== What you will do ==
Copy out all the data, word for word.

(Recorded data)

**********

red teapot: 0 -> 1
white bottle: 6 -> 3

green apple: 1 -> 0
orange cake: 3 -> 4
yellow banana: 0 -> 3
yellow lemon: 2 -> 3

**********

== Solution for this problem ==
red teapot: 0 -> 1
white bottle: 6 -> 3

green apple: 1 -> 0
orange cake: 3 -> 4
yellow banana: 0 -> 3
yellow lemon: 2 -> 3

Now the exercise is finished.